- _Task to complete_
Return the data that follows exactly as it appears. Pictures do not belong in the copy.

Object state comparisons
***

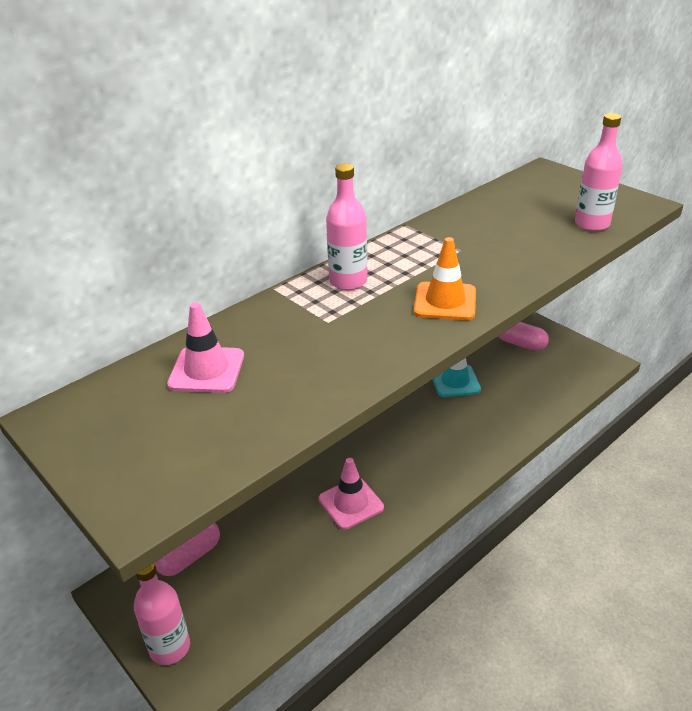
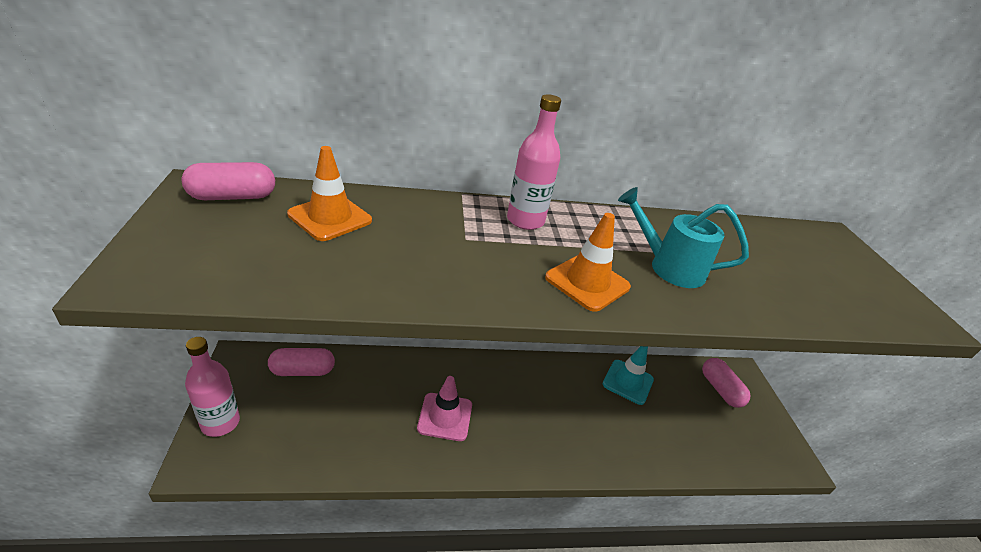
camera: 30 degrees right, 0 degrees up
(99, 405) = (233, 197): none -> pink capsule
(206, 370) = (330, 217): pink traffic cone -> orange traffic cone
(479, 258) = (668, 267): none -> turquoise watering can
(592, 224) = (834, 304): pink bottle -> none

***

- _Result of the task_
camera: 30 degrees right, 0 degrees up
(99, 405) = (233, 197): none -> pink capsule
(206, 370) = (330, 217): pink traffic cone -> orange traffic cone
(479, 258) = (668, 267): none -> turquoise watering can
(592, 224) = (834, 304): pink bottle -> none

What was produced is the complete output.